→ Job item: Look through the material below, count the lines containing the word "lemon", and state only the count.

→ Data records:
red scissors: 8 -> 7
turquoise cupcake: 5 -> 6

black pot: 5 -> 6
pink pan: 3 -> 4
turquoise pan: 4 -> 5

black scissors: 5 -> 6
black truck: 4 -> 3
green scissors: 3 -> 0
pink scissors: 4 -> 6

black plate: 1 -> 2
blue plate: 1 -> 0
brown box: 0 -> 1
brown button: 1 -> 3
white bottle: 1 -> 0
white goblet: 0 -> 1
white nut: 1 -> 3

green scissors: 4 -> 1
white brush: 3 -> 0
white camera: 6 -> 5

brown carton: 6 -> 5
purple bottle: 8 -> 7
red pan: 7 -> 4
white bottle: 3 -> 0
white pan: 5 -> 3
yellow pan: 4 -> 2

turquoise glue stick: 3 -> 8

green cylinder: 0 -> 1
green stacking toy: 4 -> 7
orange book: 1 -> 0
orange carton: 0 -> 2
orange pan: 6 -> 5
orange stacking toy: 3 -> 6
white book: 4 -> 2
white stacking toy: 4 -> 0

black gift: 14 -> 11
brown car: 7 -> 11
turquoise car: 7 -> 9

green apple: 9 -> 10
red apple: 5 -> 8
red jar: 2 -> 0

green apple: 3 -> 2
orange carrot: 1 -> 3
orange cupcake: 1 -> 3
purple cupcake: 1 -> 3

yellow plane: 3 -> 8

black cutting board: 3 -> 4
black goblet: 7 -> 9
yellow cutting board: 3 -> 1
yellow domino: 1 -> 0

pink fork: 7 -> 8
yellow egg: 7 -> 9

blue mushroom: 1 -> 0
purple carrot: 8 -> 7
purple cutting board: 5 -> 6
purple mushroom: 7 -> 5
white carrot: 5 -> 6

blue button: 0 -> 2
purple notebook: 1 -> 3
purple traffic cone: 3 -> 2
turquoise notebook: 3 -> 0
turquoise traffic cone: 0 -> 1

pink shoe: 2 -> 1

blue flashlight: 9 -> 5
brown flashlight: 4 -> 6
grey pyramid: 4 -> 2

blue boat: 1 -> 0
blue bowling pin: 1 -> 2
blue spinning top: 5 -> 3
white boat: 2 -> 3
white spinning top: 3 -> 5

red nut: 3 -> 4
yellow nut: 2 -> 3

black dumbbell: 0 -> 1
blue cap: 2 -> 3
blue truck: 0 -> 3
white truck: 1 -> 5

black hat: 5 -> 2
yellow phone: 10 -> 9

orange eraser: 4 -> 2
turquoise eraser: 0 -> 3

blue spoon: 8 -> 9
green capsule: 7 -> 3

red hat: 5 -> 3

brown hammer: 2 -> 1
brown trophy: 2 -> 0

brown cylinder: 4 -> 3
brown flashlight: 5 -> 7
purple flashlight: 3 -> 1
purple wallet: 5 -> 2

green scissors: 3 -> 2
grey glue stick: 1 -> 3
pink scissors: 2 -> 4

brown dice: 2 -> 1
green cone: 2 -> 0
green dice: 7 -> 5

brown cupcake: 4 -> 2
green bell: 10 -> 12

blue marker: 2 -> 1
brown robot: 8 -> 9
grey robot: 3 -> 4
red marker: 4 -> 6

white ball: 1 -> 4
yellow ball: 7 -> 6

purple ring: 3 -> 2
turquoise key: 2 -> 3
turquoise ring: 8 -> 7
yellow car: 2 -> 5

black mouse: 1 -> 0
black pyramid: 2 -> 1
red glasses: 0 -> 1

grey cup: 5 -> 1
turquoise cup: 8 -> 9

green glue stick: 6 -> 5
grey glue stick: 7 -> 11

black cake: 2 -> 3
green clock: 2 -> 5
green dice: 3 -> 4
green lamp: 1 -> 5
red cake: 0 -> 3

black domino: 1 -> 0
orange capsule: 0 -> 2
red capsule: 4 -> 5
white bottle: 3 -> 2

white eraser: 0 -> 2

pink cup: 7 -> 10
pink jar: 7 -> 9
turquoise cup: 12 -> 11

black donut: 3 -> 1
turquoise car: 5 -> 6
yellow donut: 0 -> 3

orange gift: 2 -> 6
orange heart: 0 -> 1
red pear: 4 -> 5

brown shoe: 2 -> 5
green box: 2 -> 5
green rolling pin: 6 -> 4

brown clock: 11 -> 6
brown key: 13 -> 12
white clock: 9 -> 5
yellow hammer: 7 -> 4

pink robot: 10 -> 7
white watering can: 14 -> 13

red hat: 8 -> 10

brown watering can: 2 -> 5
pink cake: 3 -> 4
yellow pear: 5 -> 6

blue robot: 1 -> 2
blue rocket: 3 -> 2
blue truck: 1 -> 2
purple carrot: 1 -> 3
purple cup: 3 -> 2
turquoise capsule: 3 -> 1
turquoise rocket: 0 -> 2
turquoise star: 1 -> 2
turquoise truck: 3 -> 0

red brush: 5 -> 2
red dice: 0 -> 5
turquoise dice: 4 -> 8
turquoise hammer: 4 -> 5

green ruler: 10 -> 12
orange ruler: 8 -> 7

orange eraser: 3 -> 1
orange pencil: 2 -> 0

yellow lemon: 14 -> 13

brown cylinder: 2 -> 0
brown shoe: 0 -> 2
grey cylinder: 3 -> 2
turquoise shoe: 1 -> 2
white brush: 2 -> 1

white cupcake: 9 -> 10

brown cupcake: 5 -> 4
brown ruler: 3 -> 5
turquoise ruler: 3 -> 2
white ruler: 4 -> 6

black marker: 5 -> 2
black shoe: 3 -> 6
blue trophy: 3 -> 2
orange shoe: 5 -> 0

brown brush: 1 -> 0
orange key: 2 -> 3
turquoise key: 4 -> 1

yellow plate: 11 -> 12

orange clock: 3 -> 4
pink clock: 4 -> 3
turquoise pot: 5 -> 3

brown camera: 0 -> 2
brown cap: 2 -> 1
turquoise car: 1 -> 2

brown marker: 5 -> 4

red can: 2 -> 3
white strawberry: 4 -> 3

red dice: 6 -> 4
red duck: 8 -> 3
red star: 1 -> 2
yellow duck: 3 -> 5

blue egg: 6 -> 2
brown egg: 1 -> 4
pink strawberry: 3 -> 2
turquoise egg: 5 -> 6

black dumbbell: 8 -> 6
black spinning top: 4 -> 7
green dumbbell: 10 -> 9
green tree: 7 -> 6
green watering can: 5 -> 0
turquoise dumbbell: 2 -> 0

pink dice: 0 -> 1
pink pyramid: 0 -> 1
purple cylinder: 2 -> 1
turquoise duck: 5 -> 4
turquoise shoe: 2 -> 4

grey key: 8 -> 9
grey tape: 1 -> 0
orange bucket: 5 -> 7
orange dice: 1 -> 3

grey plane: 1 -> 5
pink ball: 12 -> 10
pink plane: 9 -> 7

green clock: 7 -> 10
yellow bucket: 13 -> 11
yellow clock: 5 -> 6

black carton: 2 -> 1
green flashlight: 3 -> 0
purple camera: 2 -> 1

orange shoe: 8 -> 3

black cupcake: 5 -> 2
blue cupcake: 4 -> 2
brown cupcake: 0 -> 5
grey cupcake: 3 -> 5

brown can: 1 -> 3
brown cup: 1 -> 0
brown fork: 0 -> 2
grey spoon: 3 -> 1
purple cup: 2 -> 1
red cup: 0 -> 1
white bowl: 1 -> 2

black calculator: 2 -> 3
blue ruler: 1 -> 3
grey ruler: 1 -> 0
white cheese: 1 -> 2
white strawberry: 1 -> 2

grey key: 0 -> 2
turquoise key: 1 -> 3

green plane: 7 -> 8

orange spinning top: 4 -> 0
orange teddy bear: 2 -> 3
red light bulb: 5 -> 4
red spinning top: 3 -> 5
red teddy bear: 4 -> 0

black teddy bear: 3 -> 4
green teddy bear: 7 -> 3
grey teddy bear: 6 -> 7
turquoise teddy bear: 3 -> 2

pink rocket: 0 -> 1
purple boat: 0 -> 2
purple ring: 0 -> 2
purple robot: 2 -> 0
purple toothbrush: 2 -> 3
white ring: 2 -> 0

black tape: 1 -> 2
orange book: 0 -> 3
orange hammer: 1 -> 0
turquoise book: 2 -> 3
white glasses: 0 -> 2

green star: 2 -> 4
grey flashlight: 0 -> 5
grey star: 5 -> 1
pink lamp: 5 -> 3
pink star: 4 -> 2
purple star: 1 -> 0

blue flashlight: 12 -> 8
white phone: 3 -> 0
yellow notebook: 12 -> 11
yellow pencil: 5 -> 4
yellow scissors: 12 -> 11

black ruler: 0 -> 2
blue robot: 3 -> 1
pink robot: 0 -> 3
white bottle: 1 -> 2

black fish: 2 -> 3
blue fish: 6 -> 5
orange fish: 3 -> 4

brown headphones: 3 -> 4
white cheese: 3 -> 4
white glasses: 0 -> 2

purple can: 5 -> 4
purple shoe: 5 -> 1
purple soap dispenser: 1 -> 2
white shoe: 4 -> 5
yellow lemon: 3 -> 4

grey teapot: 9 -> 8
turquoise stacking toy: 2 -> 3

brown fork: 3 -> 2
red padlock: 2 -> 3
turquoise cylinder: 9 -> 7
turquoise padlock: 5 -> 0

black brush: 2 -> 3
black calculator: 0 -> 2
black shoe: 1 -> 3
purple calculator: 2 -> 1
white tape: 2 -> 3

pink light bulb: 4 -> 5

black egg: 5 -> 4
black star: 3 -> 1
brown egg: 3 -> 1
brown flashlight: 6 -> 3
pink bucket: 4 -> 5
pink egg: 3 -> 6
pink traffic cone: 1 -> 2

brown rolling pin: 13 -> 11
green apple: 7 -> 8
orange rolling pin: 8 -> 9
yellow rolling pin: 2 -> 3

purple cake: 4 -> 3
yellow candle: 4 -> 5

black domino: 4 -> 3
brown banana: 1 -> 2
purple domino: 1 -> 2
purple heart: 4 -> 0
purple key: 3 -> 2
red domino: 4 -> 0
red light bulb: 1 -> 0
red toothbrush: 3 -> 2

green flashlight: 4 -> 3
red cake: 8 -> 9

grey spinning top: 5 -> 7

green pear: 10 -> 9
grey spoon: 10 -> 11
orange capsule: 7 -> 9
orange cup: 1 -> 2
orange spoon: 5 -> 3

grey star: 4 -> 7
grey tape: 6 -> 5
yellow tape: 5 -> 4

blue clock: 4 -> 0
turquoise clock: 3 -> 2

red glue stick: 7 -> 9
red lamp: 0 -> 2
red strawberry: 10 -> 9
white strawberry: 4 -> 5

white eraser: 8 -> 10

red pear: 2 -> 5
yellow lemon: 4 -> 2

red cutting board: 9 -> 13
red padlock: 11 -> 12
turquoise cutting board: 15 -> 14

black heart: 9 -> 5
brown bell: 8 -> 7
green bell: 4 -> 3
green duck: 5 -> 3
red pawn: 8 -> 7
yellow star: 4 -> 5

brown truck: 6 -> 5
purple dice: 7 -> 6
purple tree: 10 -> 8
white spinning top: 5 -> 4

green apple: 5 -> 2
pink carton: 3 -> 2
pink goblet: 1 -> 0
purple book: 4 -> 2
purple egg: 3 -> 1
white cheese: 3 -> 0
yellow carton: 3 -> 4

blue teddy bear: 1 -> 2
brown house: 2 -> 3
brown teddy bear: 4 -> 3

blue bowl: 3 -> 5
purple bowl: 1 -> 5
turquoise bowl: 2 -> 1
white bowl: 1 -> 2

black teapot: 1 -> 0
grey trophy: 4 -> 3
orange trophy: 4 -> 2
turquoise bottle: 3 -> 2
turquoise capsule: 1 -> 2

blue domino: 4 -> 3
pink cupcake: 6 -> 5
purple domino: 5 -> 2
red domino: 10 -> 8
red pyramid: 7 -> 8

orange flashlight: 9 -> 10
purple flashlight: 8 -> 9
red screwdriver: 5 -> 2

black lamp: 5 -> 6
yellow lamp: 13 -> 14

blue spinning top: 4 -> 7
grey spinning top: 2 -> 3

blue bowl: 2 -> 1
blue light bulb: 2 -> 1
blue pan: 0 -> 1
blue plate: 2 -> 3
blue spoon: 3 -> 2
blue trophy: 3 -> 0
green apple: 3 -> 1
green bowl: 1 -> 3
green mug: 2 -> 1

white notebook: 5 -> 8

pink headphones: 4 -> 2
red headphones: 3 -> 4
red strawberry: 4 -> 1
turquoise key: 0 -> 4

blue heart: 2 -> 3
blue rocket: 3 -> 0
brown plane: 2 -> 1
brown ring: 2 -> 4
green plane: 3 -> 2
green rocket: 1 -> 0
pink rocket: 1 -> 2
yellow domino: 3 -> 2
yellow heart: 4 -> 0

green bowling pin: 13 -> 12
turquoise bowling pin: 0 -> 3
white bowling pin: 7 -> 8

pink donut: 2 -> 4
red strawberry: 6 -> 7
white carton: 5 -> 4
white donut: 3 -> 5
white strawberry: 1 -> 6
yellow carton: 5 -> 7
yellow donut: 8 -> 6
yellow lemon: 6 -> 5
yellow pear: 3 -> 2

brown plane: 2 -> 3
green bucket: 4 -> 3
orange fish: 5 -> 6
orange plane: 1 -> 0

→ Solution to this exercise: 4